_Assignment_
Look below for the line containing "grey plate A9:A11 level 1 -> none". Output it and each remaining line of the entries exactly, and nothing else.

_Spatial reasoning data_
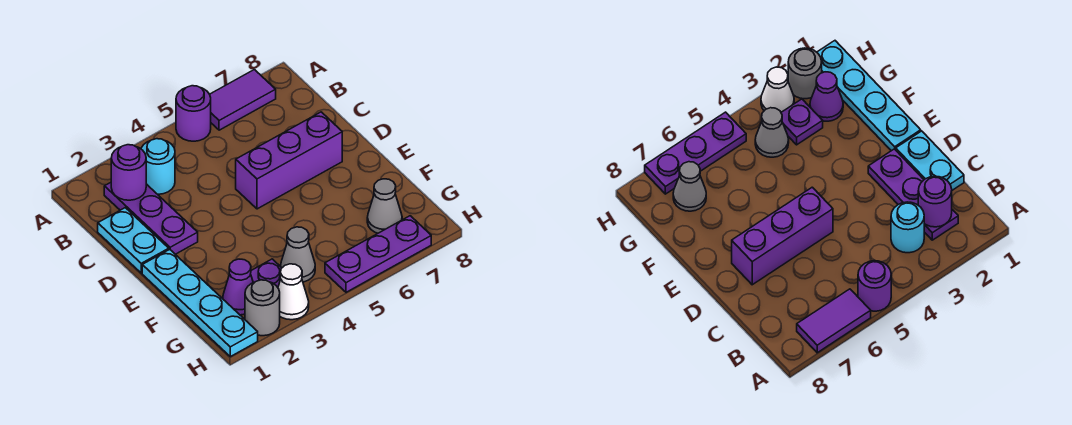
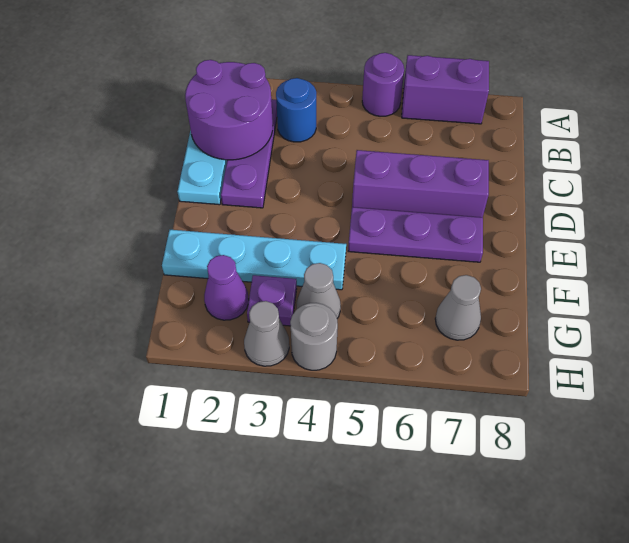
purple tile A6:A7 level 1 -> purple brick A6:A7 level 1
purple round brick B2 level 2 -> purple round brick B1:C2 level 2
cyan round brick B3 level 1 -> blue round brick B3 level 1
cyan plate E1:H1 level 1 -> cyan plate F1:F4 level 1
grey round brick H2 level 1 -> grey round brick H4 level 1
white cone H3 level 1 -> grey cone H3 level 1
purple plate H5:H7 level 1 -> purple plate E5:E7 level 1

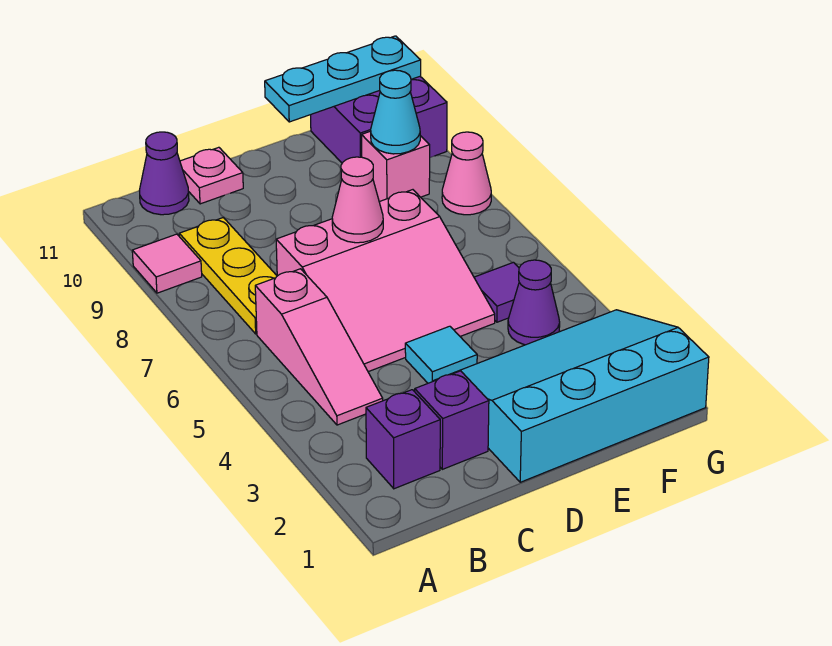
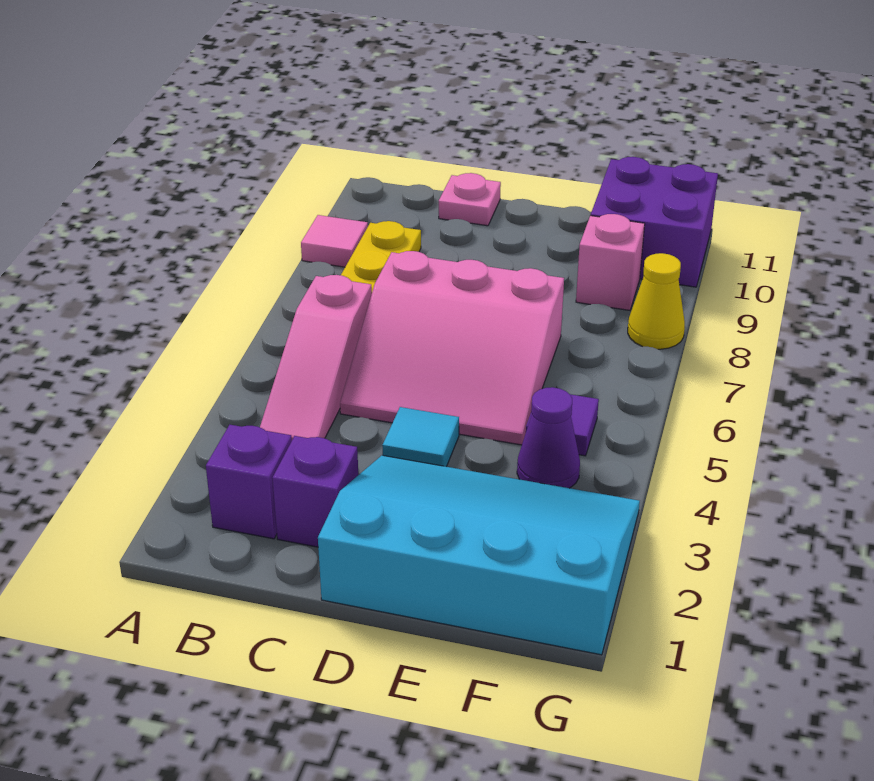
purple cone B11 level 1 -> none
pink cone D7 level 2 -> none
cyan plate E11:G11 level 2 -> none
cyan cone F9 level 2 -> none
pink cone G8 level 1 -> yellow cone G8 level 1

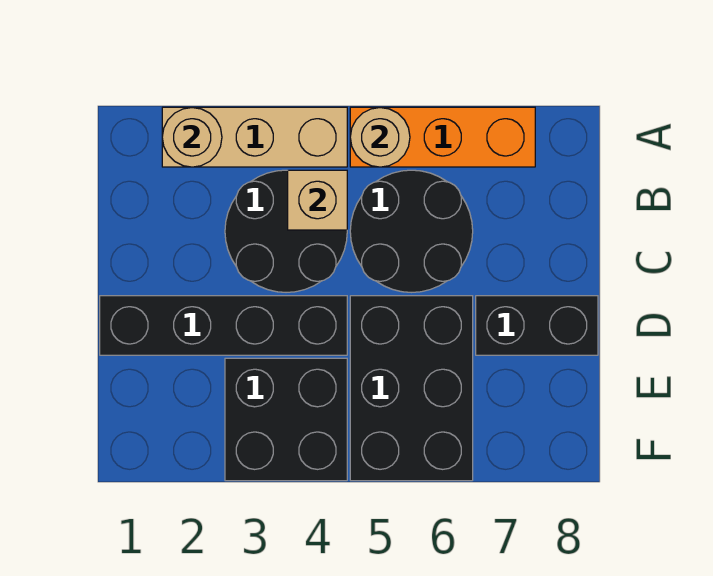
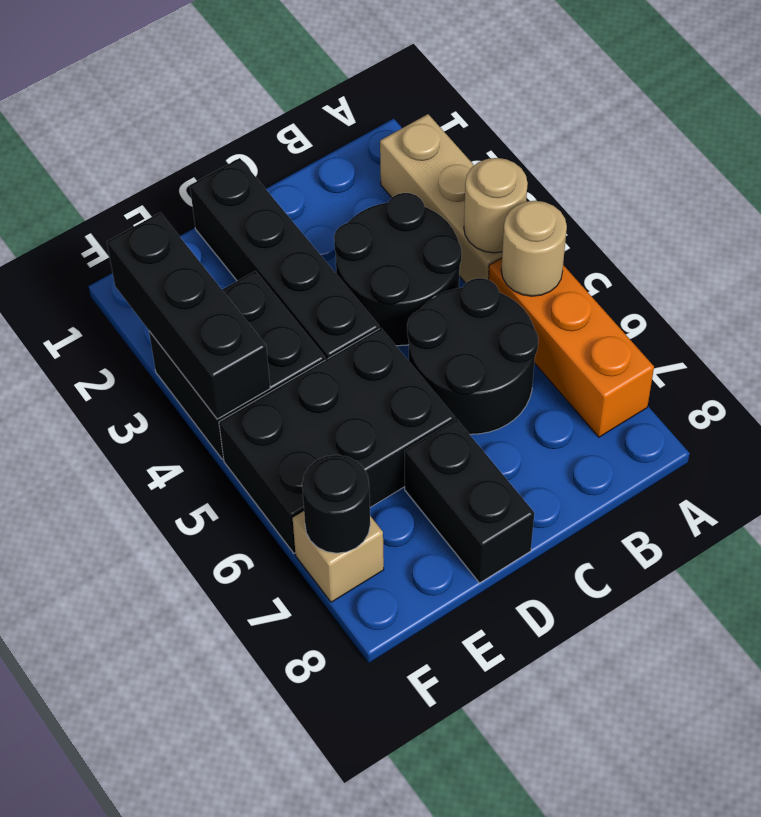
tan round brick A2 level 2 -> tan round brick A4 level 2
tan brick B4 level 2 -> tan brick F7 level 1
none -> black brick F2:F4 level 2
none -> black round brick F7 level 2

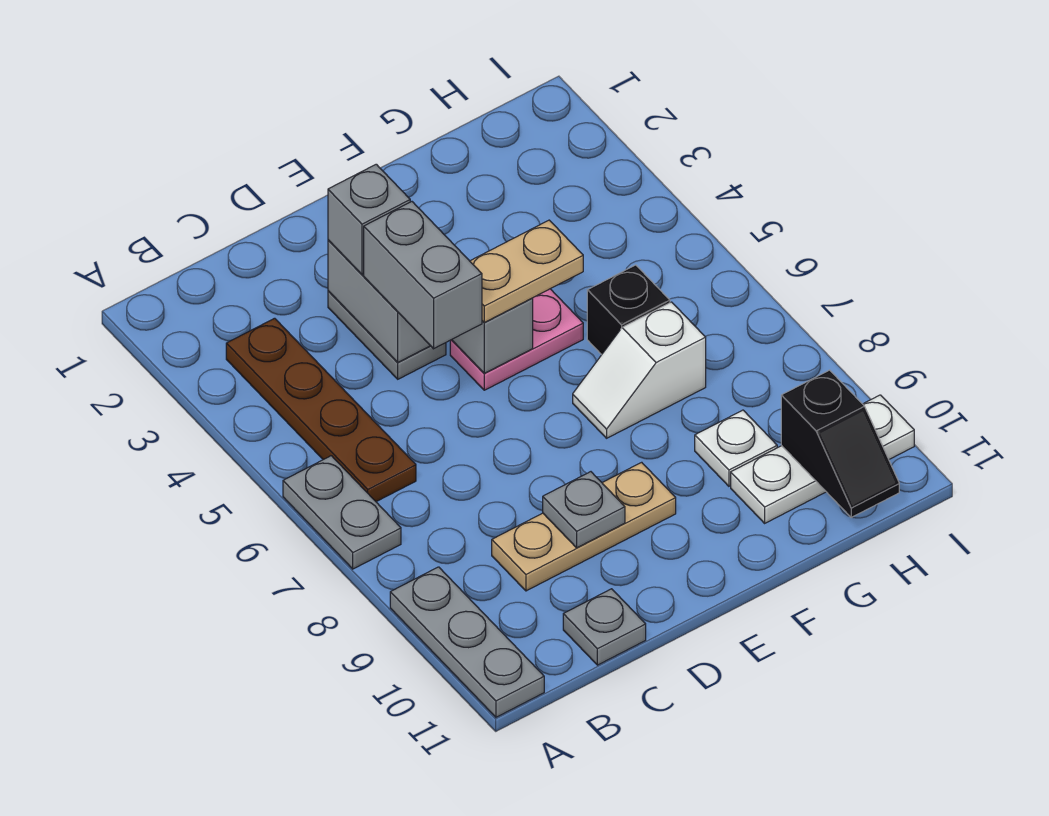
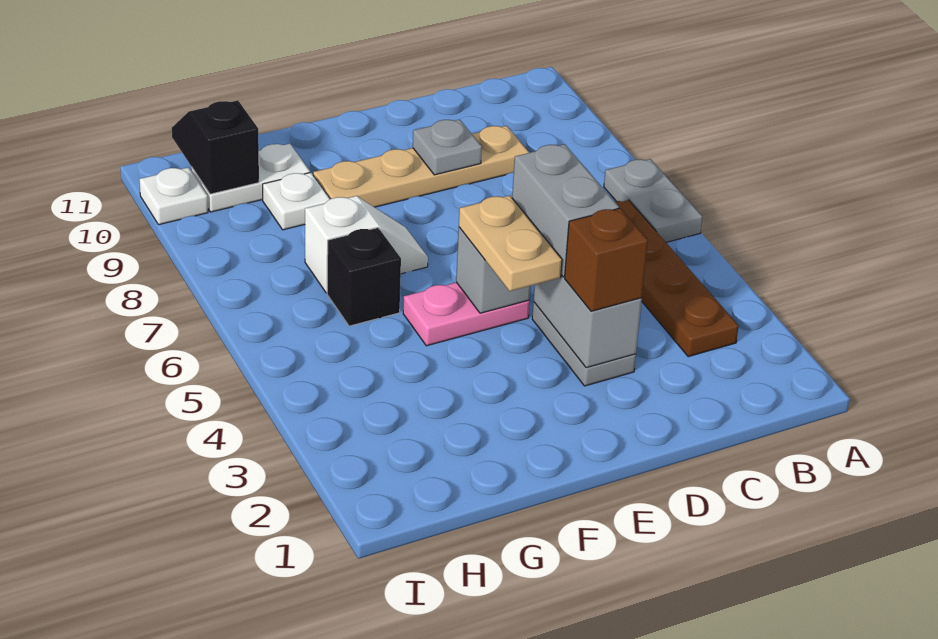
grey plate A9:A11 level 1 -> none
tan plate C9:E9 level 1 -> tan plate C9:F9 level 1
grey plate C11 level 1 -> none
grey brick D3 level 3 -> brown brick D3 level 3
tan plate E5:F5 level 3 -> tan plate E4:E5 level 3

_Reply_
grey plate A9:A11 level 1 -> none
tan plate C9:E9 level 1 -> tan plate C9:F9 level 1
grey plate C11 level 1 -> none
grey brick D3 level 3 -> brown brick D3 level 3
tan plate E5:F5 level 3 -> tan plate E4:E5 level 3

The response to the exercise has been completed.